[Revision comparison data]
* * * *

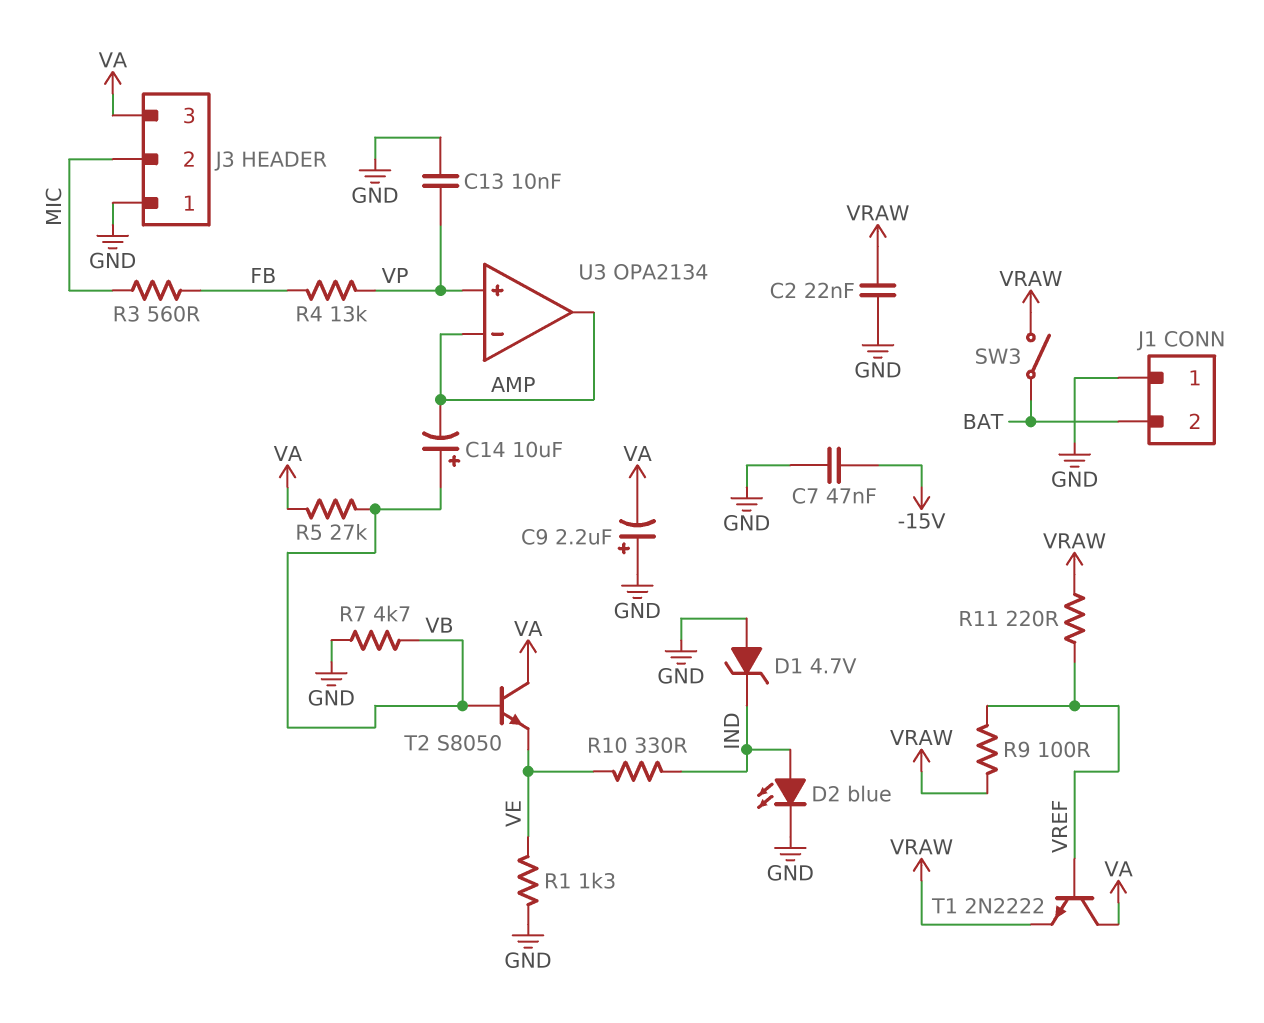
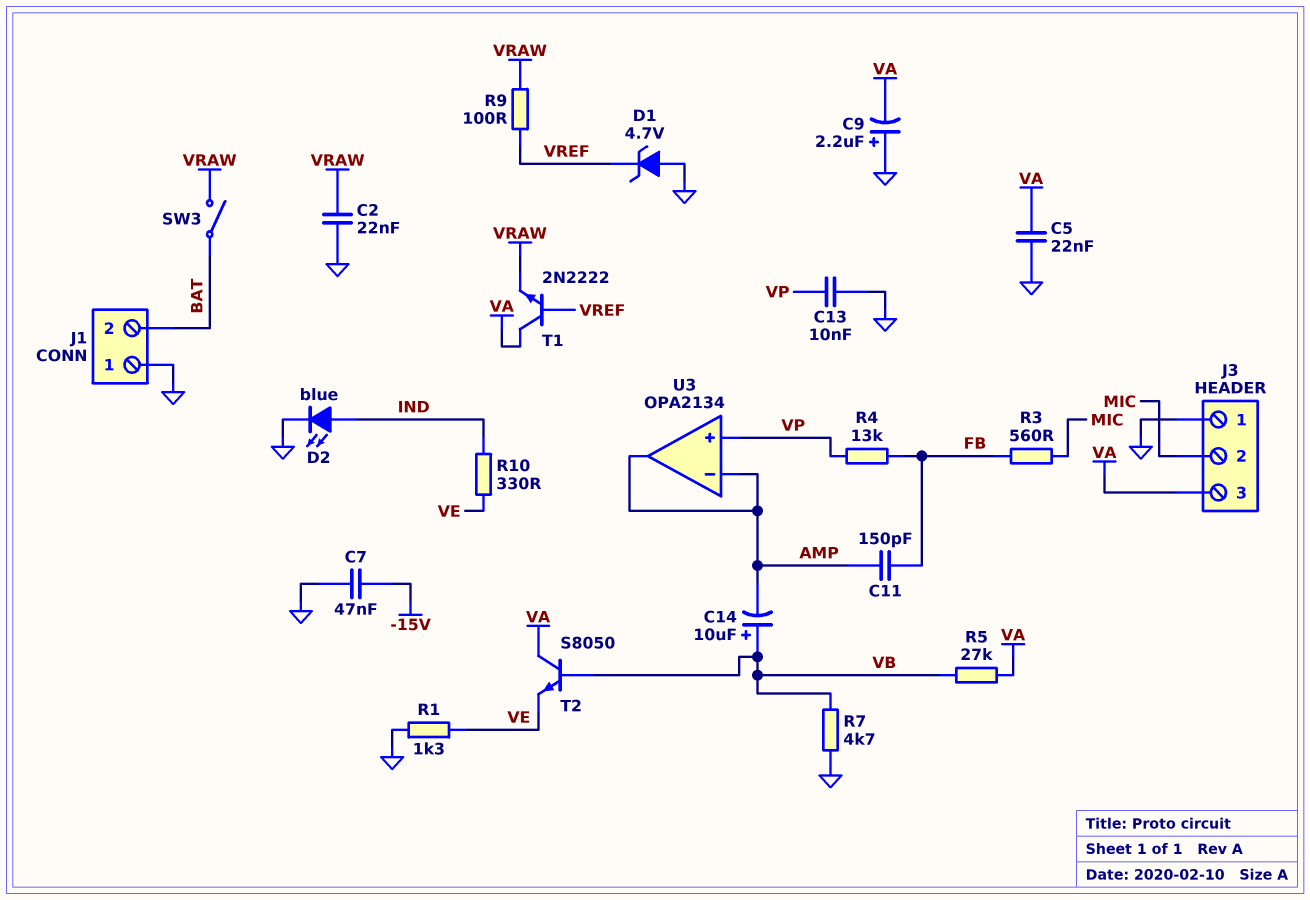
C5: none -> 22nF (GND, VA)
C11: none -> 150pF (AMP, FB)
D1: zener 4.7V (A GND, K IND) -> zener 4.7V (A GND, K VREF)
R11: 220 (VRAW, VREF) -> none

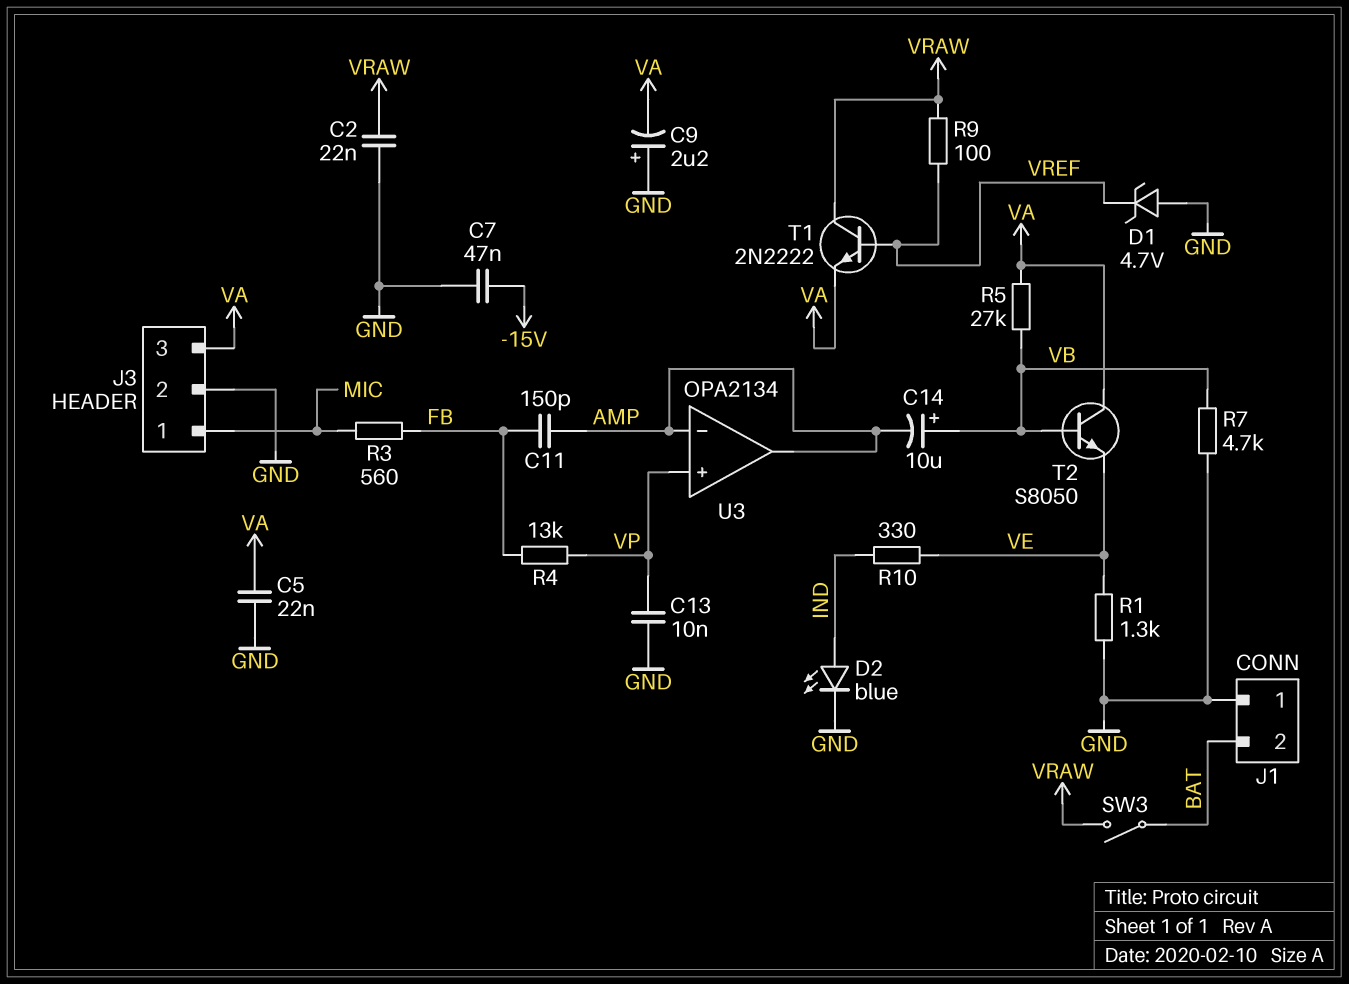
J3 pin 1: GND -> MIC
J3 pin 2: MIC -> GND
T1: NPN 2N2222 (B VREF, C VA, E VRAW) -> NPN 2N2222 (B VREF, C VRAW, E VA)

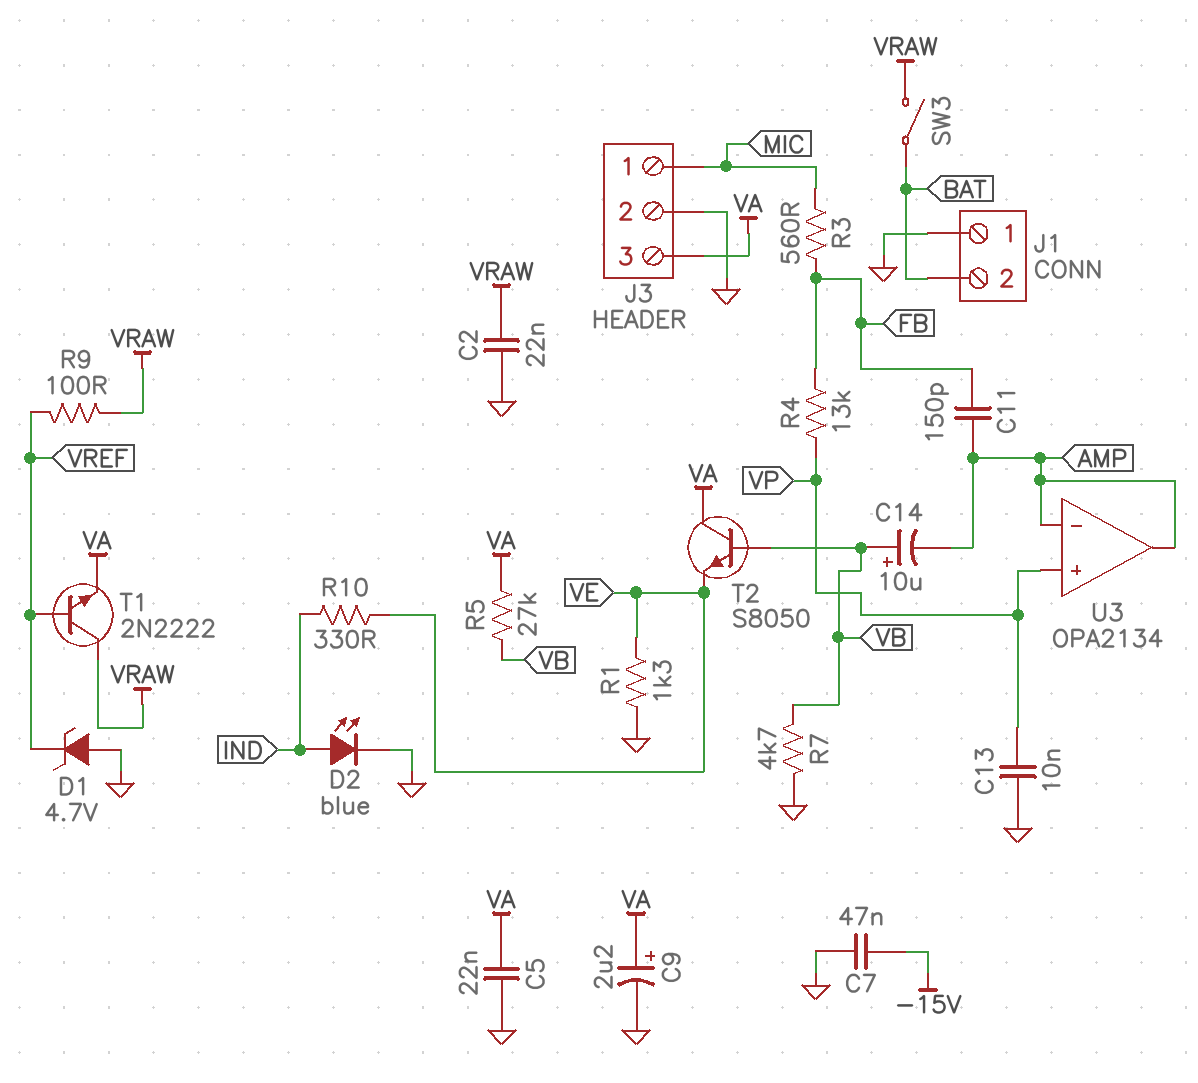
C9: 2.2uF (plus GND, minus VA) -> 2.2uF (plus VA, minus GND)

* * * *

Problem requirements |
Exactly as written above, print every record, and keep the pictures out.

Expected output |
C5: none -> 22nF (GND, VA)
C11: none -> 150pF (AMP, FB)
D1: zener 4.7V (A GND, K IND) -> zener 4.7V (A GND, K VREF)
R11: 220 (VRAW, VREF) -> none

J3 pin 1: GND -> MIC
J3 pin 2: MIC -> GND
T1: NPN 2N2222 (B VREF, C VA, E VRAW) -> NPN 2N2222 (B VREF, C VRAW, E VA)

C9: 2.2uF (plus GND, minus VA) -> 2.2uF (plus VA, minus GND)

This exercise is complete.